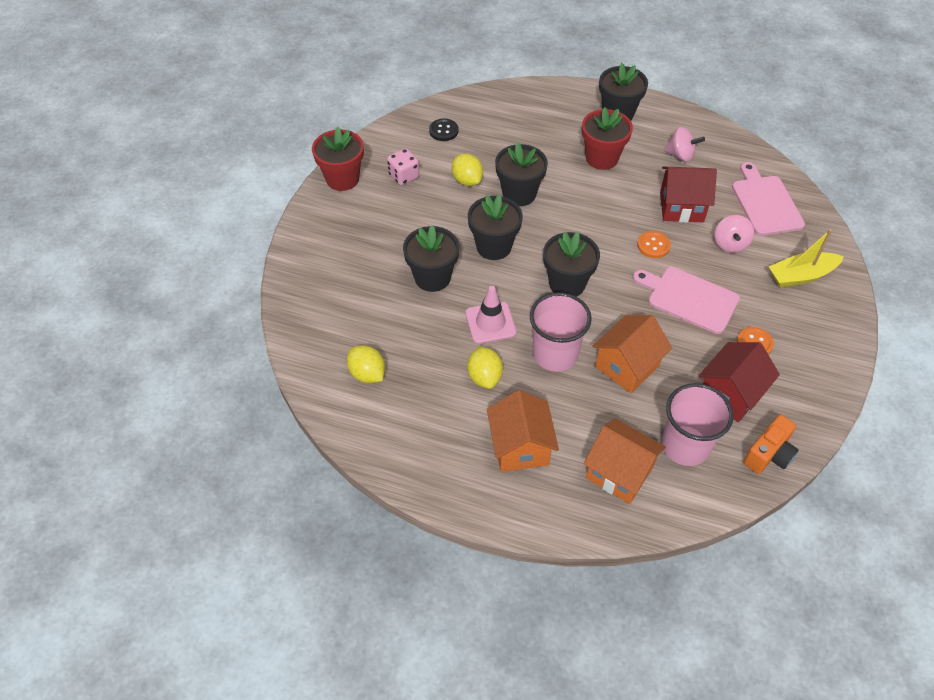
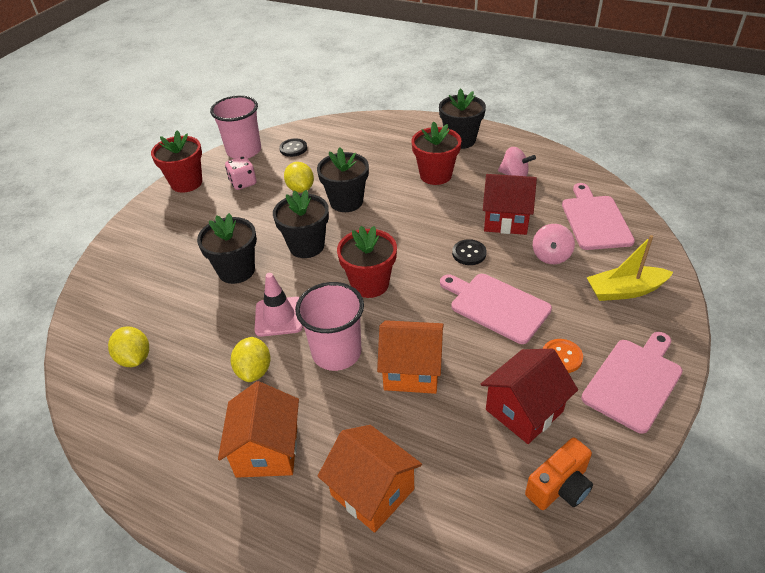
camera: 10 degrees right, 10 degrees down
(567, 284) = (370, 284): black flower pot -> red flower pot
(627, 366) = (412, 371): orange house -> orange house turned 45 degrees clockwise
(653, 245) = (469, 253): orange button -> black button
(685, 445) = (459, 466): pink cup -> pink cup (244, 151)
(818, 361) = (634, 381): none -> pink cutting board

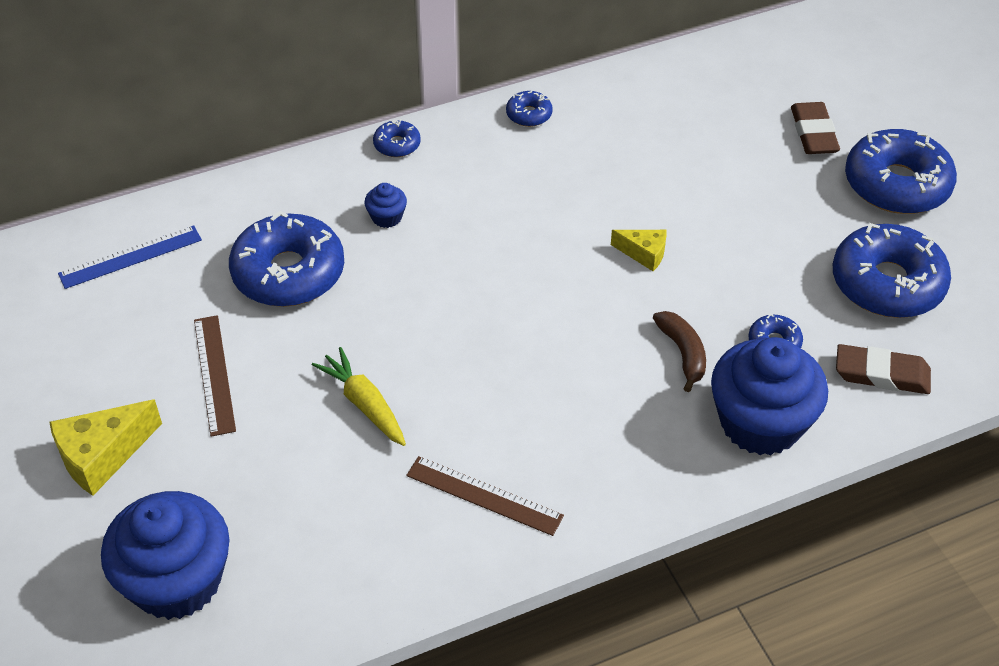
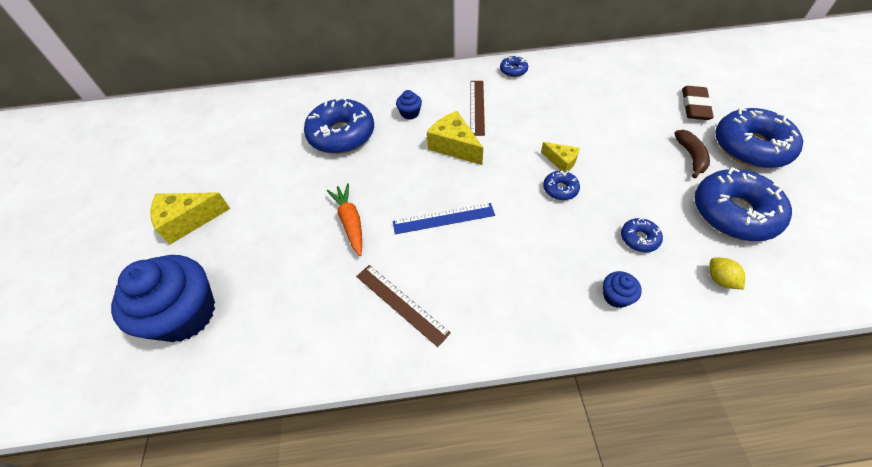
camera: 20 degrees right, 5 degrees up
(130, 257) = (263, 111): blue ruler -> blue ruler (443, 218)
(214, 374) = (273, 185): brown ruler -> brown ruler (477, 107)
(364, 404) = (350, 222): yellow carrot -> orange carrot
(397, 145) = (431, 76): blue donut -> blue donut (560, 189)
(477, 259) = (454, 146): none -> yellow cheese
(682, 353) = (570, 232): brown banana -> brown banana (691, 157)
(760, 423) = (616, 296): blue cupcake -> blue cupcake, size x0.42
(881, 374) = (720, 279): brown eraser -> yellow lemon

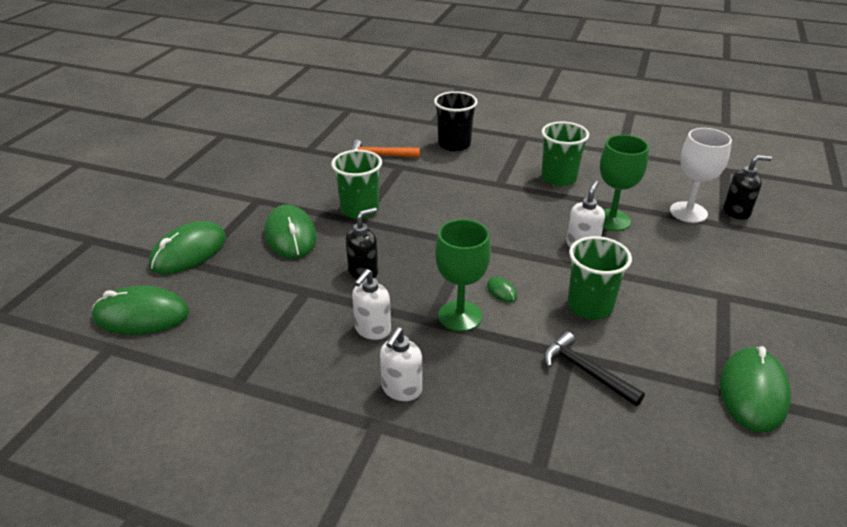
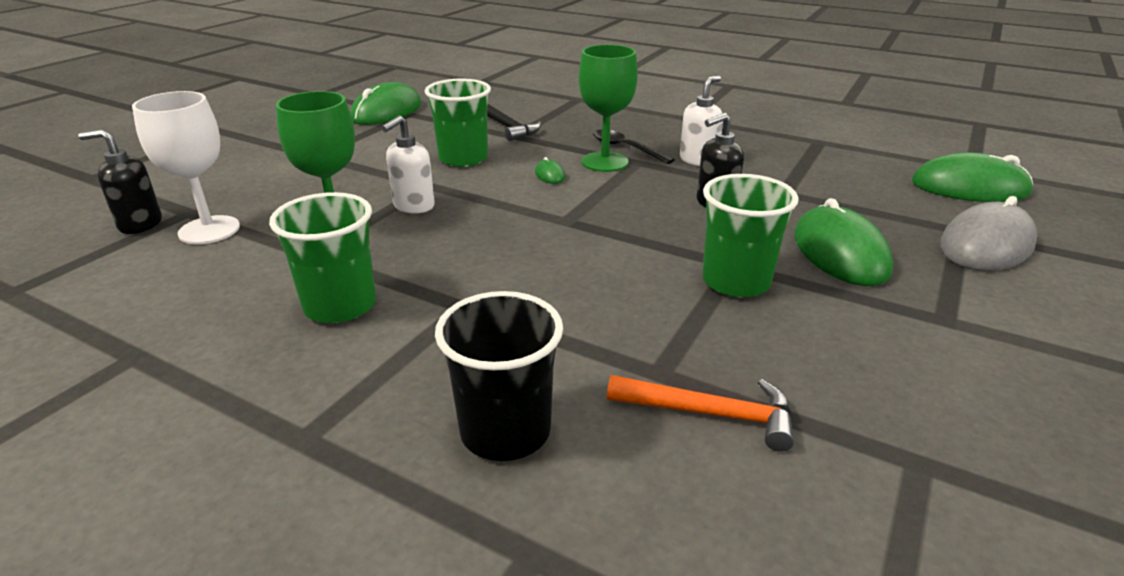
camera: 170 degrees left, 5 degrees down
(189, 252) = (986, 245): green mouse -> grey mouse
(401, 389) = (670, 130): white soap dispenser -> none
(445, 342) = (625, 148): none -> black spoon

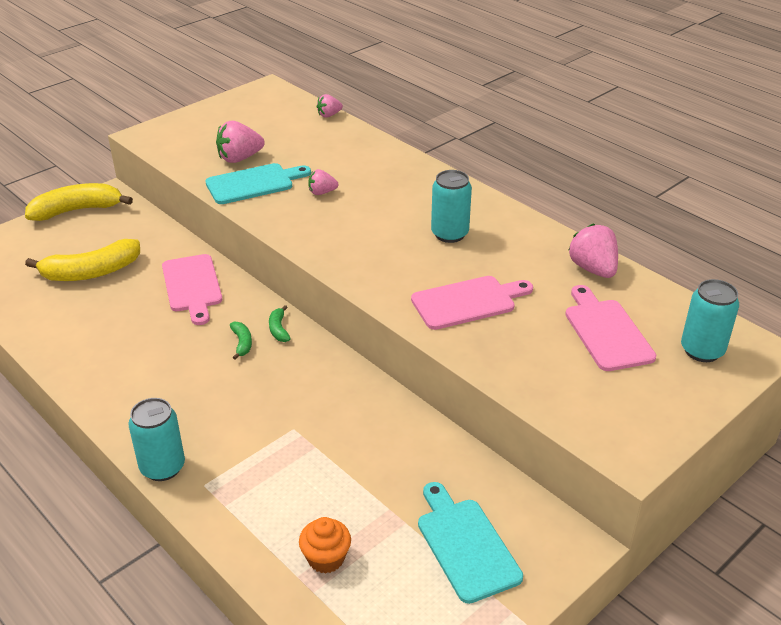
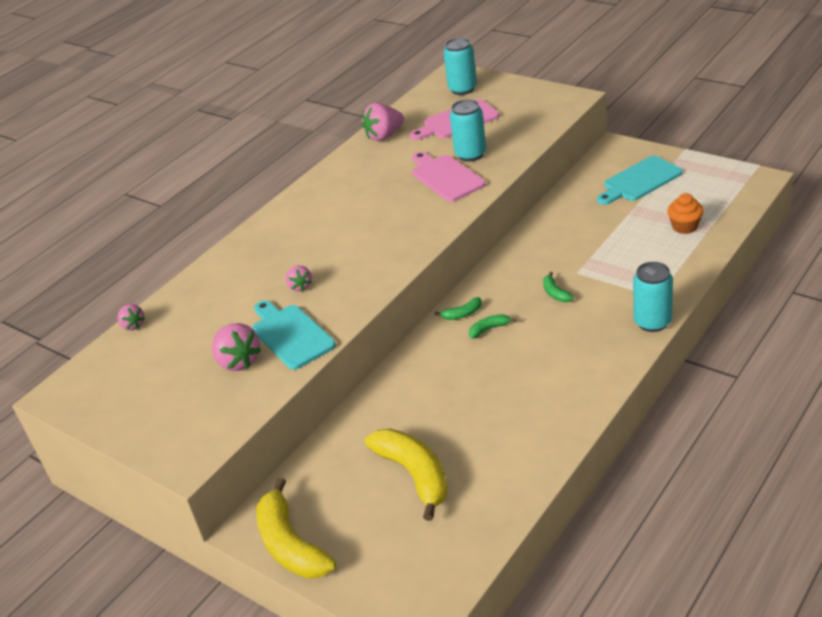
camera: 95 degrees left, 0 degrees up
(192, 286) = (416, 388): pink cutting board -> none
(267, 402) = (555, 293): none -> green banana
(449, 234) = (354, 203): turquoise can -> turquoise can (470, 154)

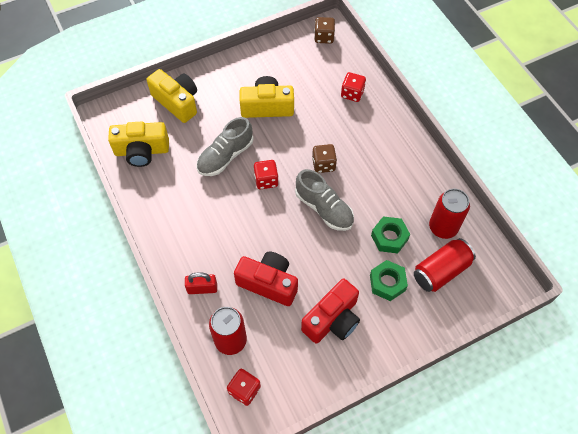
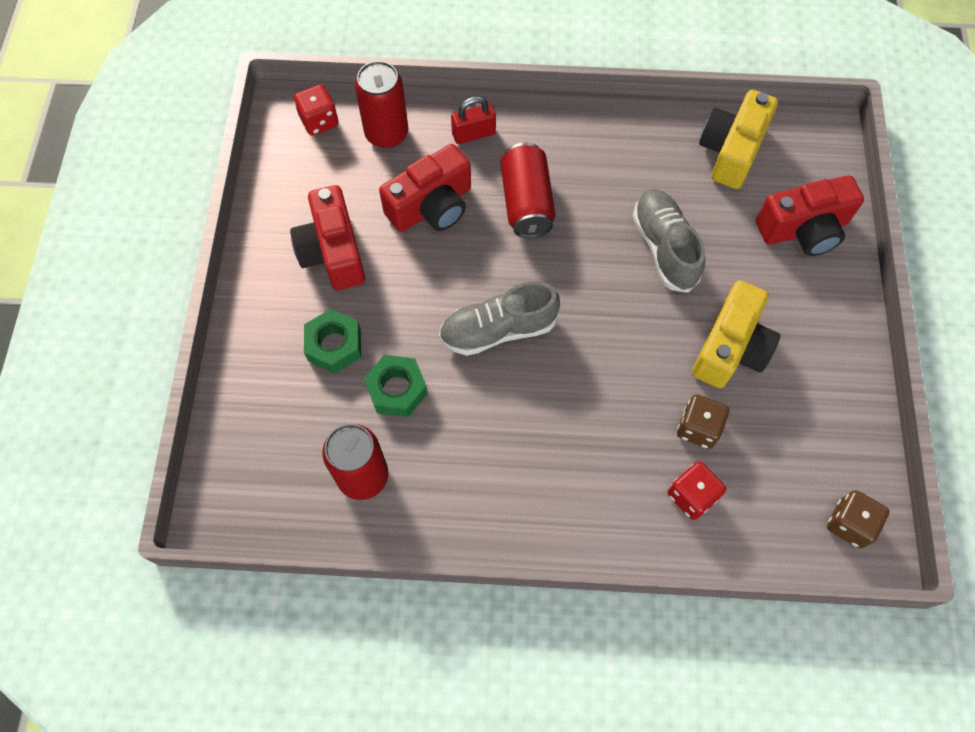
camera: 120 degrees right, 5 degrees up
(177, 102) = (803, 229): yellow camera -> red camera
(202, 288) = (473, 134): red padlock -> red padlock turned 45 degrees clockwise
(266, 180) = (591, 280): red dice -> none
(323, 164) = (574, 371): brown dice -> brown dice (698, 428)
(441, 271) = (301, 426): red can -> red can (526, 203)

* * * *

**Task goal**
For every line of the data above that contains "yellow", copy that line.

**Solution to the exercise**
(364, 404) = (350, 222): yellow carrot -> orange carrot
(477, 259) = (454, 146): none -> yellow cheese
(881, 374) = (720, 279): brown eraser -> yellow lemon
(177, 102) = (803, 229): yellow camera -> red camera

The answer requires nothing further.